* _What this task involves_
Which lines in the entries below contain the string "shortInstrumentName"? Pick out each one and copy it.

******

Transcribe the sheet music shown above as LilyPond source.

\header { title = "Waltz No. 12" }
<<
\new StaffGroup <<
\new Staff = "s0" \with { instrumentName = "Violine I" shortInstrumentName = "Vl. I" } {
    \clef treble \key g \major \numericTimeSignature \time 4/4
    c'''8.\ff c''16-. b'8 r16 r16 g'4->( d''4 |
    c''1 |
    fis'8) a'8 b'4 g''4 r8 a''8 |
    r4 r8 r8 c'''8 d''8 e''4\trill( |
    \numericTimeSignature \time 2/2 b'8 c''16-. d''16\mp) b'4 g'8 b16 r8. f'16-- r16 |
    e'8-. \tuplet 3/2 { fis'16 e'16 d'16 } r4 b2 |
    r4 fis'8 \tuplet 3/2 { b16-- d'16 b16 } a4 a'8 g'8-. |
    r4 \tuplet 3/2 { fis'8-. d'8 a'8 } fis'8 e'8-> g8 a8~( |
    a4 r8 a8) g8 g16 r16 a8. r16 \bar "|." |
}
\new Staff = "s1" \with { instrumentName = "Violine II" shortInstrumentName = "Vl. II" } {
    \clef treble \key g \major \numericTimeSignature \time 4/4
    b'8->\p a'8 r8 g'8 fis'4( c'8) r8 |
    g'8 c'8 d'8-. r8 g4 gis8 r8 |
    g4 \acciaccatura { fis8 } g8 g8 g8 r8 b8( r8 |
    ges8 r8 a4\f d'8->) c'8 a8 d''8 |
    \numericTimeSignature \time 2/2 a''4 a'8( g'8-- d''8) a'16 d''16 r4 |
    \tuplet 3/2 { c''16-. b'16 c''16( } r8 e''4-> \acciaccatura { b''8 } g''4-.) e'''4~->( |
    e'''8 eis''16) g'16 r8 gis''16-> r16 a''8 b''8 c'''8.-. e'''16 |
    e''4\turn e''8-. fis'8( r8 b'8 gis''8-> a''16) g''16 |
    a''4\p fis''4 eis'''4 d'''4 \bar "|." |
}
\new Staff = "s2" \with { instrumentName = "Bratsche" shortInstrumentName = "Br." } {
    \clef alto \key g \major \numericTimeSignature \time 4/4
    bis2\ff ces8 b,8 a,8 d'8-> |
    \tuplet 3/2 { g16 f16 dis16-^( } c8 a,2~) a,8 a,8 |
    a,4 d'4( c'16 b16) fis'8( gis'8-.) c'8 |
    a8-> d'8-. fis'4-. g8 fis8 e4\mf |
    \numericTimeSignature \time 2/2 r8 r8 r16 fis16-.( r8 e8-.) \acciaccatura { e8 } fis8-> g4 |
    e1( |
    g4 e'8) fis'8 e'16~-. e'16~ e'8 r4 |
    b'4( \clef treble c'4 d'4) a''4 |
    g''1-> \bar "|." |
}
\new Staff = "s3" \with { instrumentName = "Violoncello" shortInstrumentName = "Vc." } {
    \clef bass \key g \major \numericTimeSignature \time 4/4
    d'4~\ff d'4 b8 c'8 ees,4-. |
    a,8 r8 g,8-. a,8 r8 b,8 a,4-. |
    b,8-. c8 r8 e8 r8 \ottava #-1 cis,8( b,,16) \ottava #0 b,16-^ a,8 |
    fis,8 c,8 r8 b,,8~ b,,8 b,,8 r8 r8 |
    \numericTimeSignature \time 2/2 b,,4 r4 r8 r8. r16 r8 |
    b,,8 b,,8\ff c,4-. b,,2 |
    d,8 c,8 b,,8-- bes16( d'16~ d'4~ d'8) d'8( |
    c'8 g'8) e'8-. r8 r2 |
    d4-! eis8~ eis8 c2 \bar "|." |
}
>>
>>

******

* _Final result_
\new Staff = "s0" \with { instrumentName = "Violine I" shortInstrumentName = "Vl. I" } {
\new Staff = "s1" \with { instrumentName = "Violine II" shortInstrumentName = "Vl. II" } {
\new Staff = "s2" \with { instrumentName = "Bratsche" shortInstrumentName = "Br." } {
\new Staff = "s3" \with { instrumentName = "Violoncello" shortInstrumentName = "Vc." } {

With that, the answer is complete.